▶ [Problem to solve] Of the lines in the data below, write out exactly those from the one holding "cafe table: (493, 415) -> (595, 627), moved" through the one holding "shelving: (76, 326) -> (100, 380), moved", both included.
─── Data section
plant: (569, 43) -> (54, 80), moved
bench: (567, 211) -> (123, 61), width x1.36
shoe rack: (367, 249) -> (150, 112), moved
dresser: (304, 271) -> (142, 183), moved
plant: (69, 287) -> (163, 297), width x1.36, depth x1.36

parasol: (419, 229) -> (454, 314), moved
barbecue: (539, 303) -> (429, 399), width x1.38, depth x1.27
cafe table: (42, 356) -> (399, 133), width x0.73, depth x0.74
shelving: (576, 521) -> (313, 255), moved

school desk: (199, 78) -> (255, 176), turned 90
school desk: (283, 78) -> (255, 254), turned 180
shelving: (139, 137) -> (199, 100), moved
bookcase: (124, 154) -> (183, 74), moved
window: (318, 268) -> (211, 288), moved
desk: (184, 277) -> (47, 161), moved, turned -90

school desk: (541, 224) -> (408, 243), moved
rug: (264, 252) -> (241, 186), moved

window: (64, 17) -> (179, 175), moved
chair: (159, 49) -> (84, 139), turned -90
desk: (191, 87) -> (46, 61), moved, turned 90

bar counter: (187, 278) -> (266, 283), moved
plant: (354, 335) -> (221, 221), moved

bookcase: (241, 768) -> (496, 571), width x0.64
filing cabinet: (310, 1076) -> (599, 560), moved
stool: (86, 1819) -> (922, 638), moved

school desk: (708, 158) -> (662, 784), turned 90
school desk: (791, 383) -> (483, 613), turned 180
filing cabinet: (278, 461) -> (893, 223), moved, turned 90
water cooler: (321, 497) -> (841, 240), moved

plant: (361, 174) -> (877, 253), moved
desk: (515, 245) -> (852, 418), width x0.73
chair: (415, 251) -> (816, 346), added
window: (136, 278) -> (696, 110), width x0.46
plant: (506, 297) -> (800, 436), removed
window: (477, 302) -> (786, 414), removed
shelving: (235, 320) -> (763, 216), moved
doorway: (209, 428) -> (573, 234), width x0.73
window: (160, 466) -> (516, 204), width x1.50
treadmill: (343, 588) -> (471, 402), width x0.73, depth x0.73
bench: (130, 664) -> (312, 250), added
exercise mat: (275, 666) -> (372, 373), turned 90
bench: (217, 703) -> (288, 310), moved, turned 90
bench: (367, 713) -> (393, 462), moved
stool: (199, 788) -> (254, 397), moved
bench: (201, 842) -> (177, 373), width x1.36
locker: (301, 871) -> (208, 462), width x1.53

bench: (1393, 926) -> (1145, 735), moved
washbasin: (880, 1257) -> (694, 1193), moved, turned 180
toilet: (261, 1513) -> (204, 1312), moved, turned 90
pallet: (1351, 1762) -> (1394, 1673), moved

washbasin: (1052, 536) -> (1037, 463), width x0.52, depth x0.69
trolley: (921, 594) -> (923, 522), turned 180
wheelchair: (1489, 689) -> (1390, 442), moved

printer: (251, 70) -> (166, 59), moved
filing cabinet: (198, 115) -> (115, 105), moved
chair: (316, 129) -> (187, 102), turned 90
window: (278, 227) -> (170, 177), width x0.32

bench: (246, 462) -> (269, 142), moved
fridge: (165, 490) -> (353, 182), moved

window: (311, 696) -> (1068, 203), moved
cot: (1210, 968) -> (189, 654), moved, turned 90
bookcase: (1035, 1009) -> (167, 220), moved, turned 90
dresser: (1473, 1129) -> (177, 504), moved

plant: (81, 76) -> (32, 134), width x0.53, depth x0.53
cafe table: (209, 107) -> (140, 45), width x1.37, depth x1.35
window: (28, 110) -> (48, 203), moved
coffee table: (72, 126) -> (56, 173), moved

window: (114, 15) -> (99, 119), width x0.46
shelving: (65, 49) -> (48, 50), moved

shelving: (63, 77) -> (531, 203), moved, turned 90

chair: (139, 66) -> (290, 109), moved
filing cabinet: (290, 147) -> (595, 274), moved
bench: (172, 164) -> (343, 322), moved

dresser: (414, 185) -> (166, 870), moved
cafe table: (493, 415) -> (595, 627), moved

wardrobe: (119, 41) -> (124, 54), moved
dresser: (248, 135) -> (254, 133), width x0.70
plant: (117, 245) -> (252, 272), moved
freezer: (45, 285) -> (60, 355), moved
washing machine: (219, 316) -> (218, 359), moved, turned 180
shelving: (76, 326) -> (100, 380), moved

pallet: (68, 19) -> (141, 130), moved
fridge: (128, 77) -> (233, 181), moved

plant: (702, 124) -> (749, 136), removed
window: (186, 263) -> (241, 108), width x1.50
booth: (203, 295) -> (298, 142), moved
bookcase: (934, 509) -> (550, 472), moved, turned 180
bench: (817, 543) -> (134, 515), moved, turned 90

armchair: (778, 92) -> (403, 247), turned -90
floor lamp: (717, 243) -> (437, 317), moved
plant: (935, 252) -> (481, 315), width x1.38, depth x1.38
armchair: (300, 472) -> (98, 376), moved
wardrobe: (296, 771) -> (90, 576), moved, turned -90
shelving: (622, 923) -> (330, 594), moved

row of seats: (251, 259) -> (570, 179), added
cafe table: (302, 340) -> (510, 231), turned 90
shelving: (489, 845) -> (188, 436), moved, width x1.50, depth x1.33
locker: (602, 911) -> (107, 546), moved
──────
▶ [Output]
cafe table: (493, 415) -> (595, 627), moved

wardrobe: (119, 41) -> (124, 54), moved
dresser: (248, 135) -> (254, 133), width x0.70
plant: (117, 245) -> (252, 272), moved
freezer: (45, 285) -> (60, 355), moved
washing machine: (219, 316) -> (218, 359), moved, turned 180
shelving: (76, 326) -> (100, 380), moved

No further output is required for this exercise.